**Assigned task**
Which lines of the entries below contain the string "missing"? Copy each one.

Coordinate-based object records
╭──

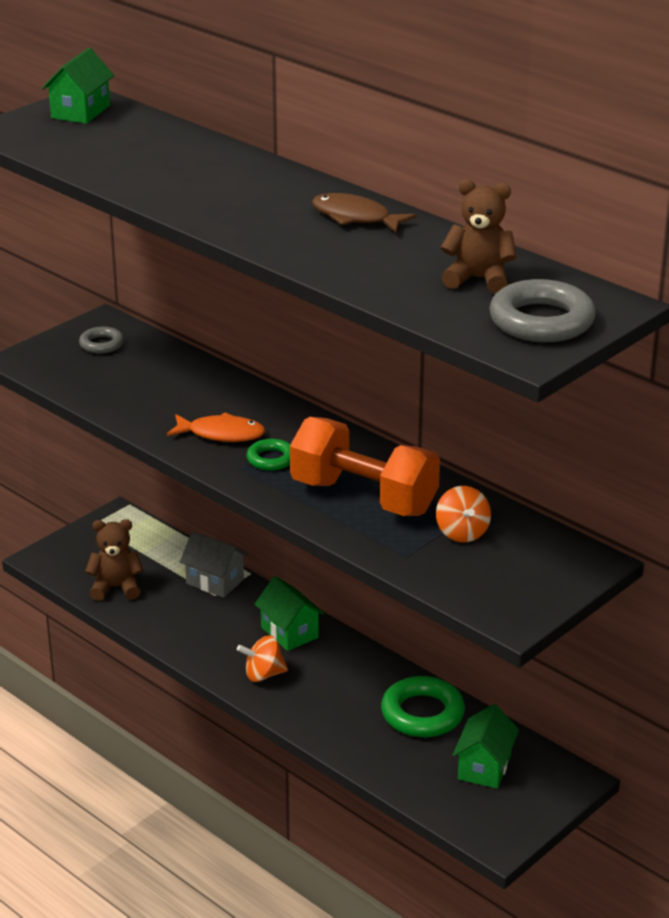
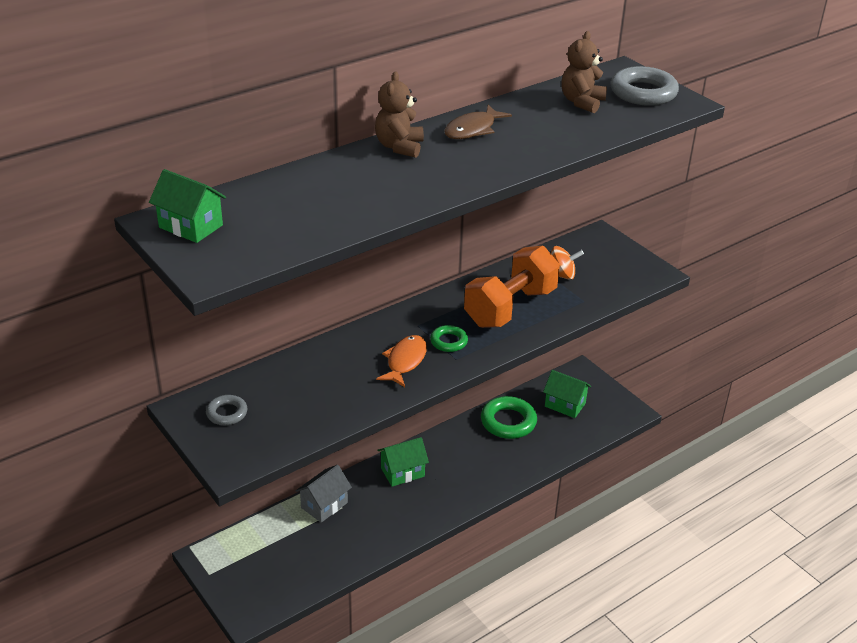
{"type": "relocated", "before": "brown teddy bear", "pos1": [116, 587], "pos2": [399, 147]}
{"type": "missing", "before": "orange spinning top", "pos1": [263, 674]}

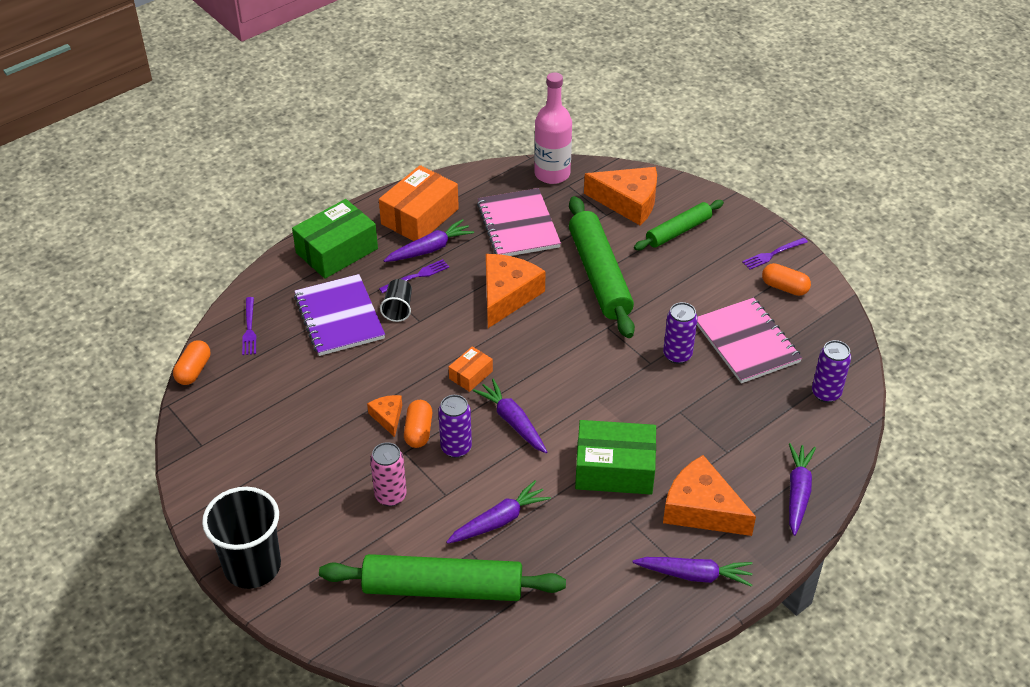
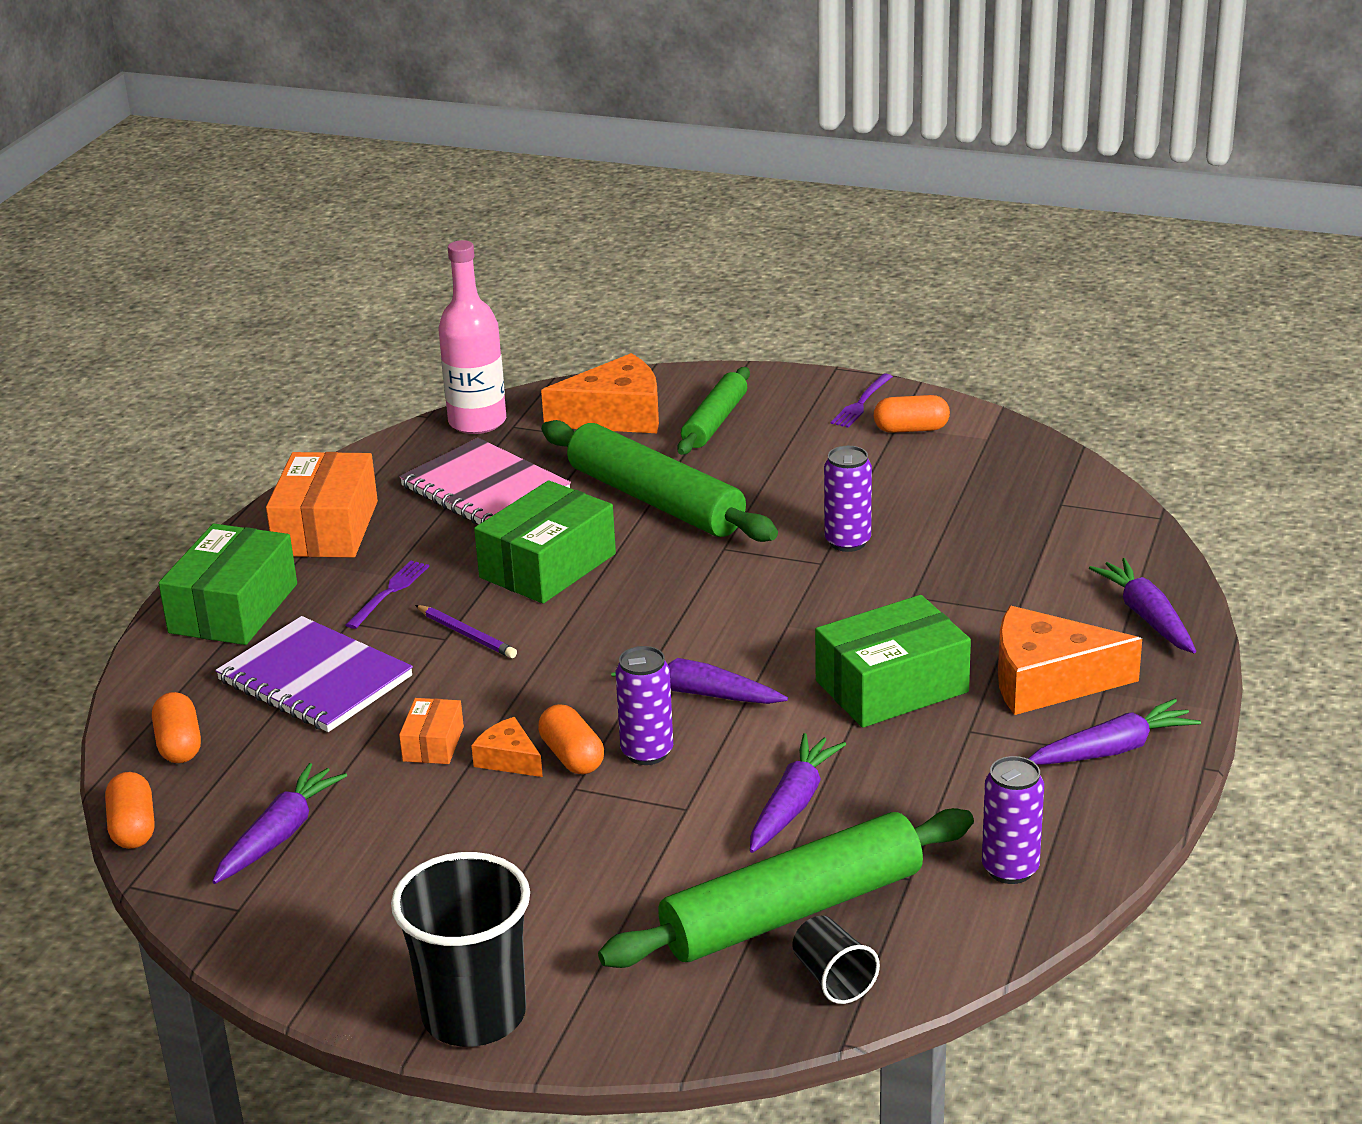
{"type": "exchanged", "before": "purple dinner fork", "after": "orange pill", "pos1": [249, 328], "pos2": [179, 744]}
{"type": "missing", "before": "pink can", "pos1": [390, 496]}
{"type": "relocated", "before": "black beaker", "pos1": [398, 308], "pos2": [833, 978]}
{"type": "relocated", "before": "purple carrot", "pos1": [430, 249], "pos2": [280, 835]}
{"type": "relocated", "before": "orange box", "pos1": [471, 375], "pos2": [433, 744]}
{"type": "exchanged", "before": "orange cheese wedge", "after": "emerald box", "pos1": [507, 295], "pos2": [547, 566]}
{"type": "missing", "before": "pink exercise book", "pos1": [747, 342]}
{"type": "relocated", "before": "purple can", "pos1": [826, 393], "pos2": [1010, 869]}
{"type": "appeared", "after": "purple lead pencil", "pos2": [466, 635]}

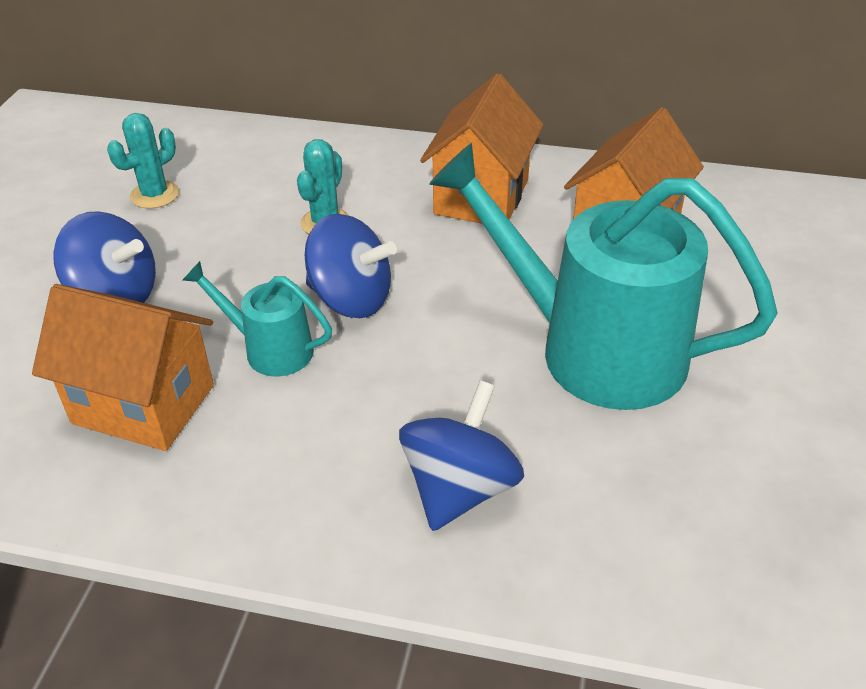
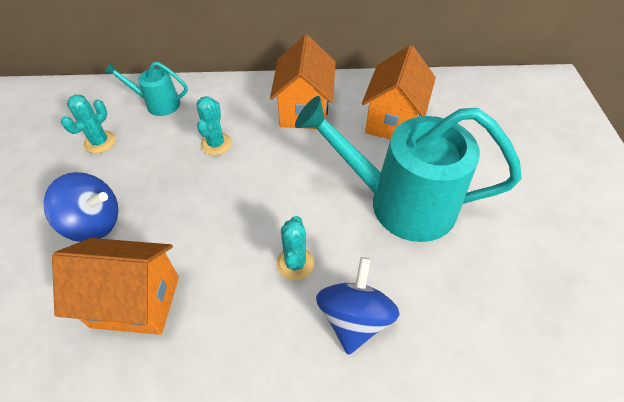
{"type": "relocated", "before": "aqua watering pot", "pos1": [269, 349], "pos2": [158, 104]}
{"type": "missing", "before": "blue spinning top", "pos1": [351, 299]}
{"type": "appeared", "after": "aqua prickly plant", "pos2": [295, 263]}

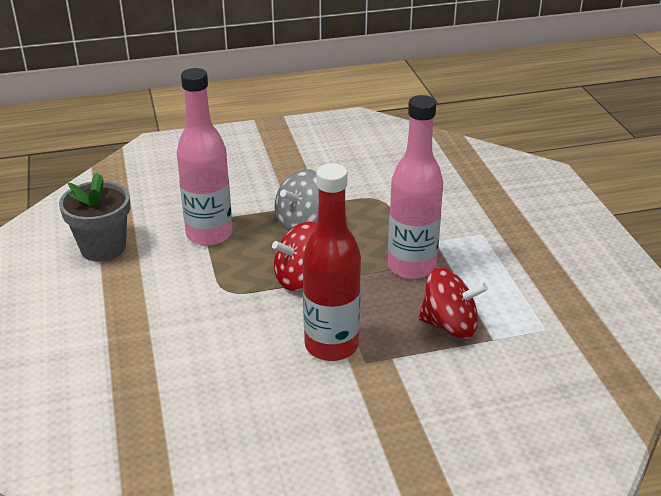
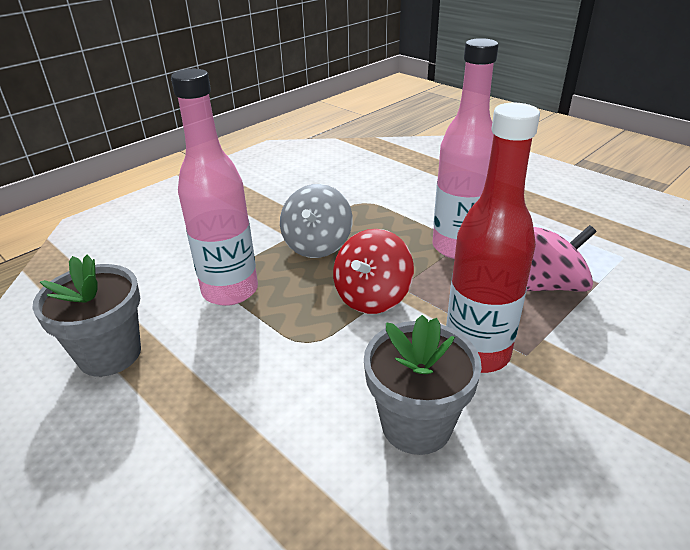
{"type": "colour", "before": "scarlet spinning top", "after": "pink spinning top", "pos1": [449, 325], "pos2": [551, 285]}
{"type": "appeared", "after": "grey potted plant", "pos2": [416, 425]}

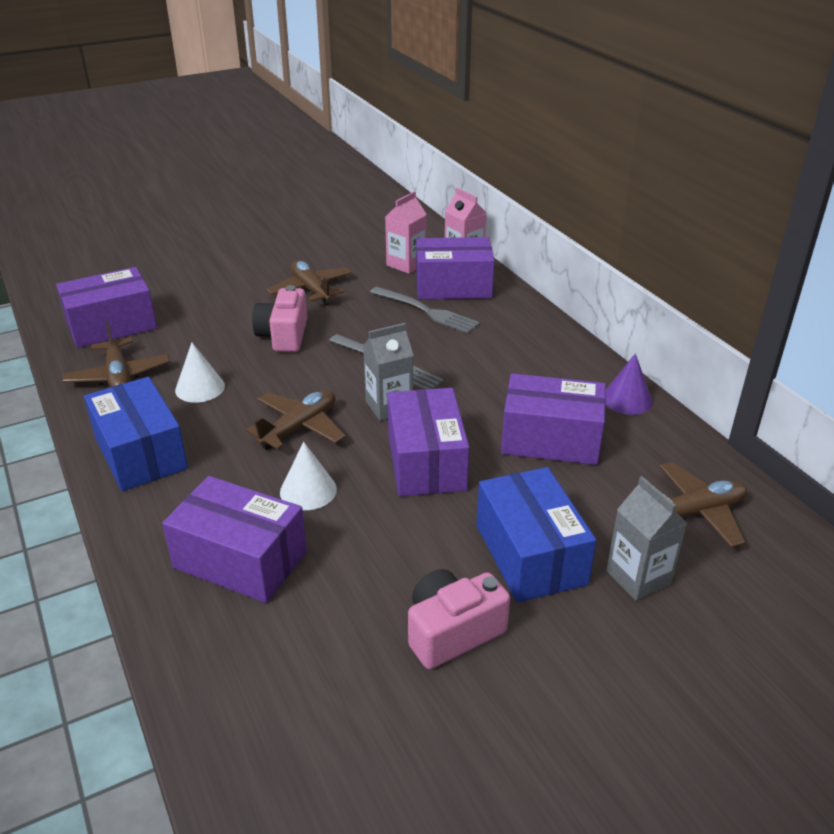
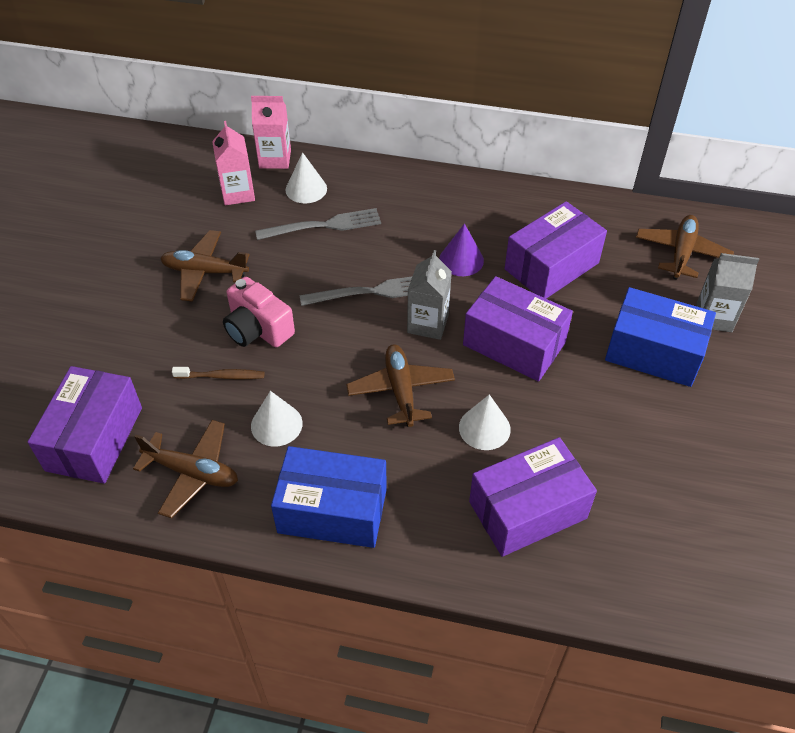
{"type": "missing", "before": "pink camera", "pos1": [452, 632]}
{"type": "exchanged", "before": "purple box", "after": "pure white solid cone", "pos1": [453, 286], "pos2": [306, 189]}
{"type": "relocated", "before": "purple solid cone", "pos1": [627, 399], "pos2": [461, 260]}
{"type": "appeared", "after": "brown dental brush", "pos2": [221, 376]}

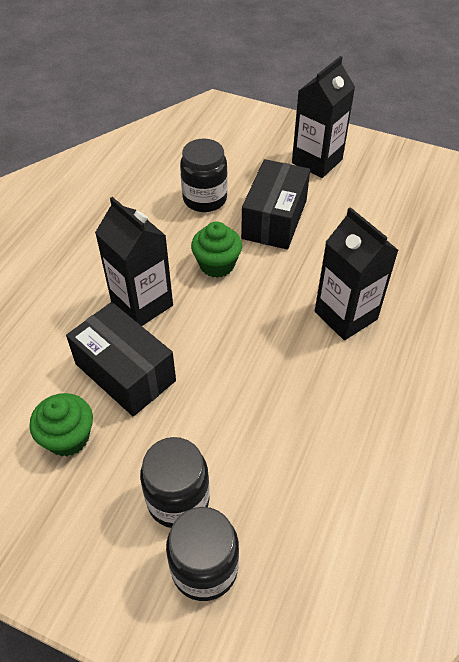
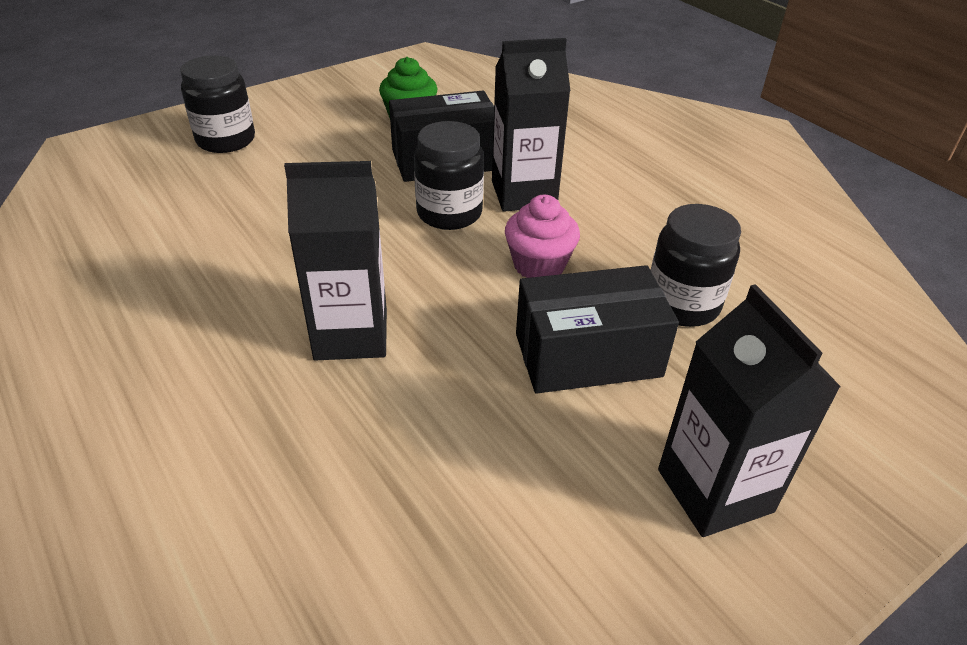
{"type": "relocated", "before": "black preserve jar", "pos1": [178, 500], "pos2": [449, 213]}
{"type": "colour", "before": "emerald muffin", "after": "pink muffin", "pos1": [217, 264], "pos2": [539, 265]}
{"type": "spun", "before": "black box", "pos1": [274, 219], "pos2": [587, 355], "turn": -60}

╰──

**Answer to the exercise**
{"type": "missing", "before": "orange spinning top", "pos1": [263, 674]}
{"type": "missing", "before": "pink can", "pos1": [390, 496]}
{"type": "missing", "before": "pink exercise book", "pos1": [747, 342]}
{"type": "missing", "before": "blue spinning top", "pos1": [351, 299]}
{"type": "missing", "before": "pink camera", "pos1": [452, 632]}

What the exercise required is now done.